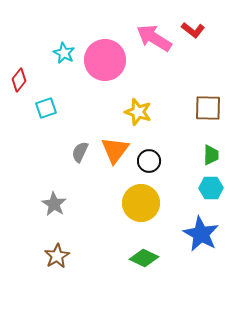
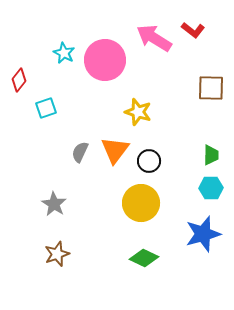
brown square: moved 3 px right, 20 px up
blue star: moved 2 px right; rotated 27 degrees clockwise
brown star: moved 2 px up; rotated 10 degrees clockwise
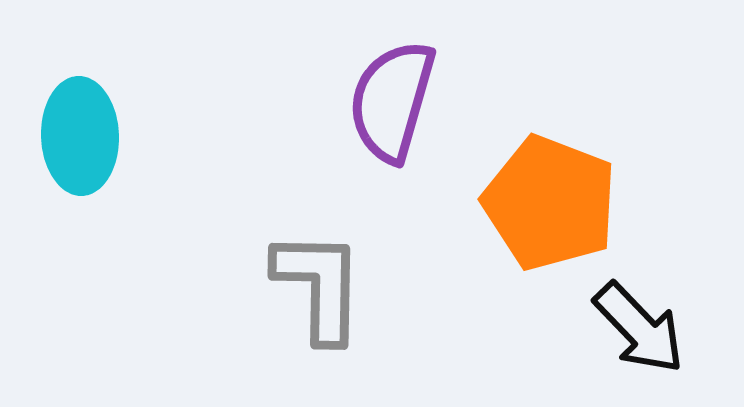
* * *
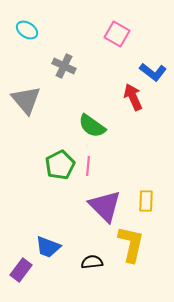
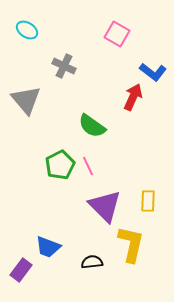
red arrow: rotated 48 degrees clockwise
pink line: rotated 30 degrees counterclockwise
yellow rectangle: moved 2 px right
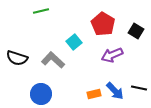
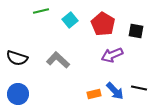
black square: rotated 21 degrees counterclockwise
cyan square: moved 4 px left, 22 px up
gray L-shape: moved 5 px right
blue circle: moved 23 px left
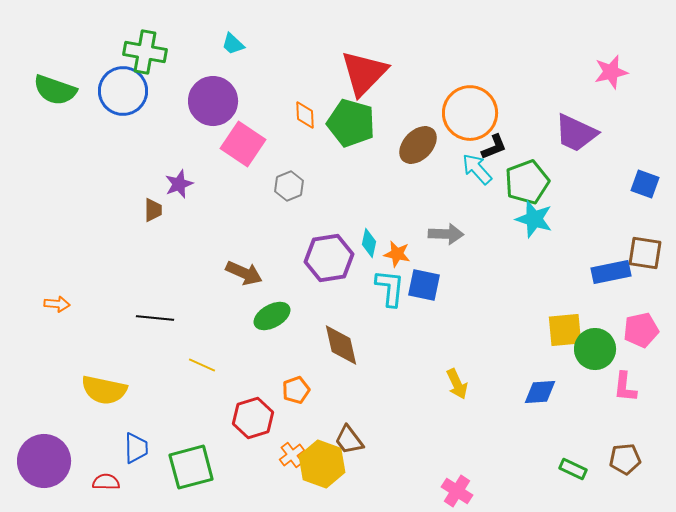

* _EXERCISE_: Show every line of the listing that includes the word "right".

* _TASK RESULT_:
brown square: moved 3 px right, 20 px up
blue star: moved 2 px right; rotated 27 degrees clockwise
yellow rectangle: moved 2 px right
gray L-shape: moved 5 px right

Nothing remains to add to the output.